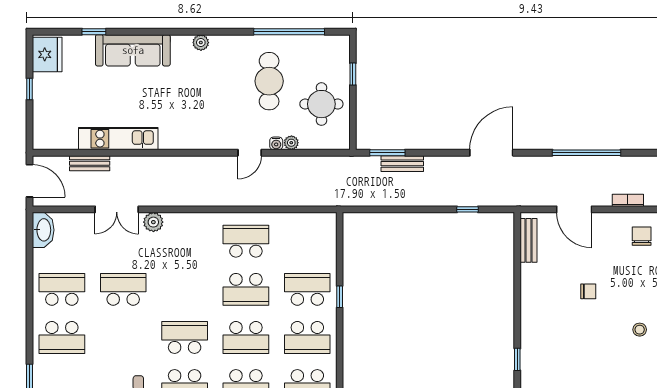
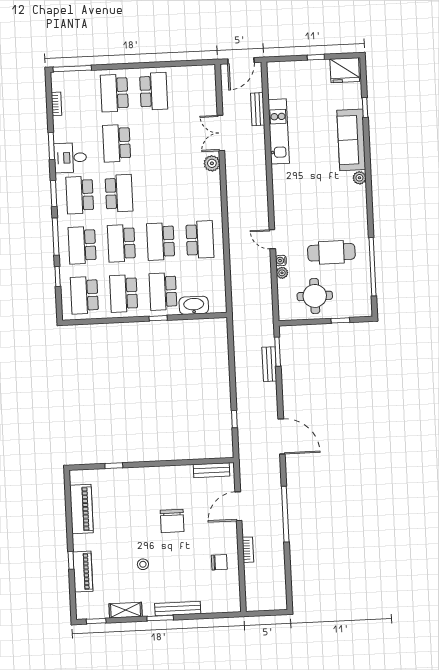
plant: (201, 43) -> (359, 178), moved
washbasin: (43, 230) -> (194, 305), moved, turned 180
school desk: (123, 289) -> (117, 143), moved, turned 180
school desk: (307, 289) -> (163, 292), turned 180
chair: (588, 291) -> (172, 521), width x1.87, depth x1.87

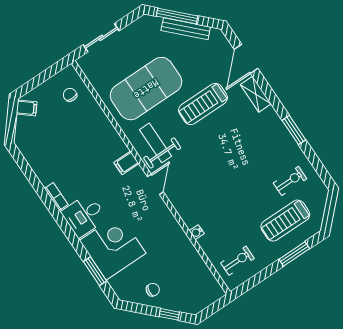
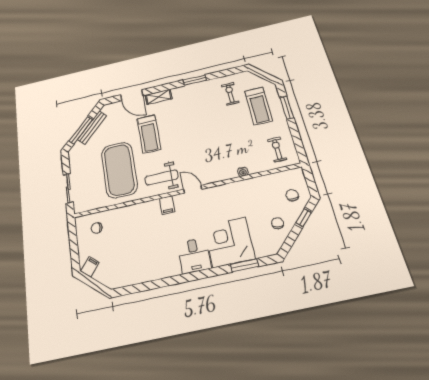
bookcase: (56, 197) -> (169, 272), removed
chair: (190, 295) -> (292, 195), added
————
Please go over the data above and copy each line with "chair" in it.

chair: (588, 291) -> (172, 521), width x1.87, depth x1.87
chair: (190, 295) -> (292, 195), added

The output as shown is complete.